(REQUIRED WORK): Go to the line that includes "green dumbbell [948,435,1000,505]" and retype it, then every line after it to the end of the data, adding nothing.

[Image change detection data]
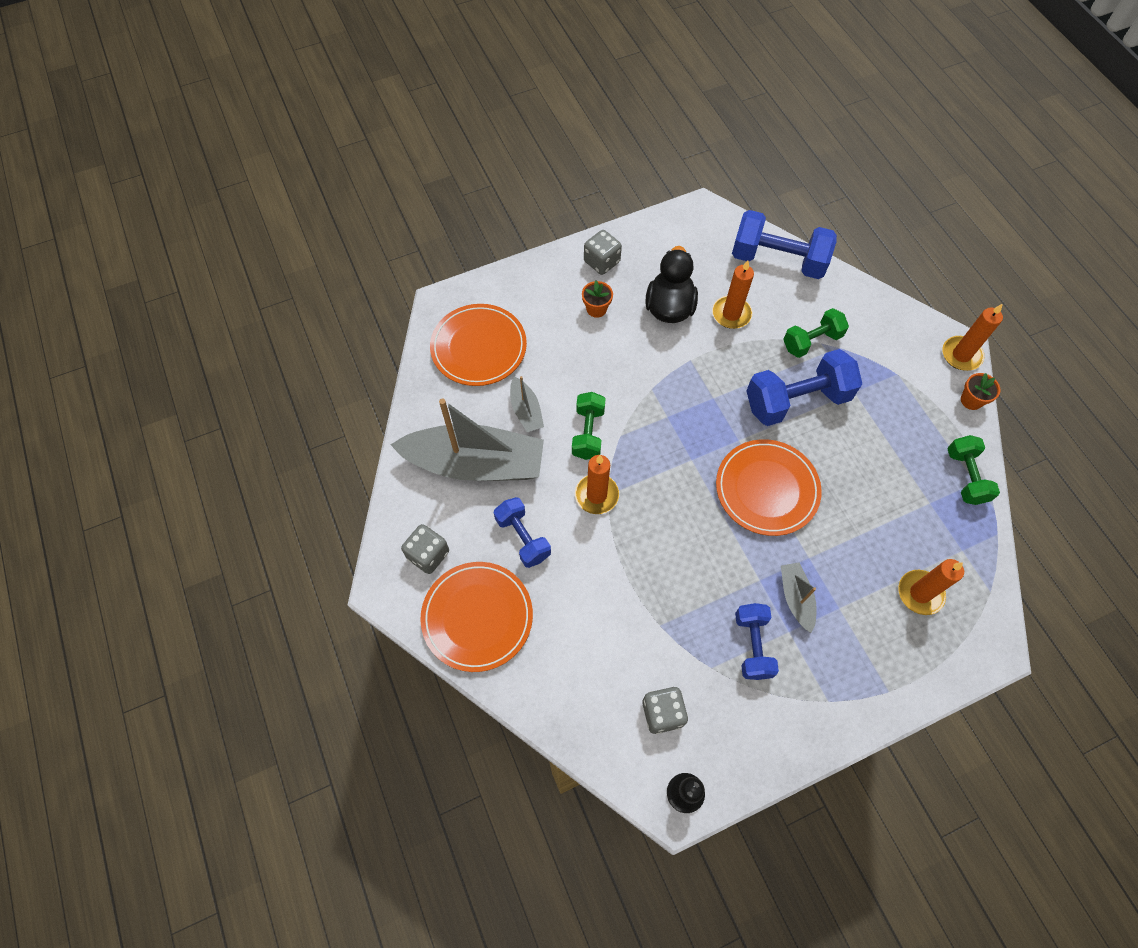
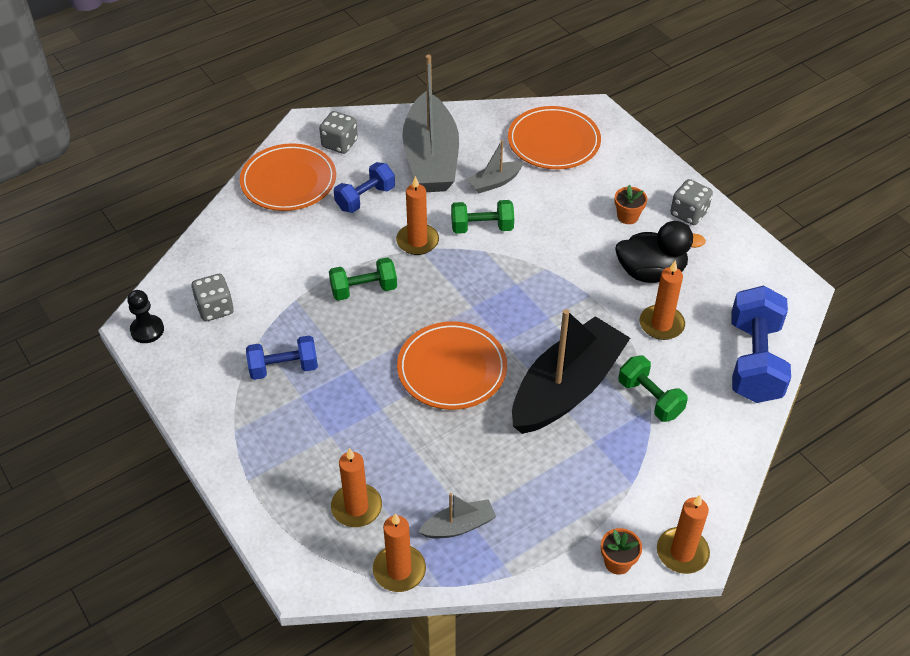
camera: 80 degrees right, 15 degrees down
blue dumbbell [747,349,862,426] -> black boat [512,309,630,434]
grey boat [781,562,817,633] -> grey boat moved to [418,493,496,539]
green dumbbell [948,435,1000,505] -> green dumbbell moved to [329,257,397,301]
none -> orange candle [373,513,426,592]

(TASK OUTPUT):
green dumbbell [948,435,1000,505] -> green dumbbell moved to [329,257,397,301]
none -> orange candle [373,513,426,592]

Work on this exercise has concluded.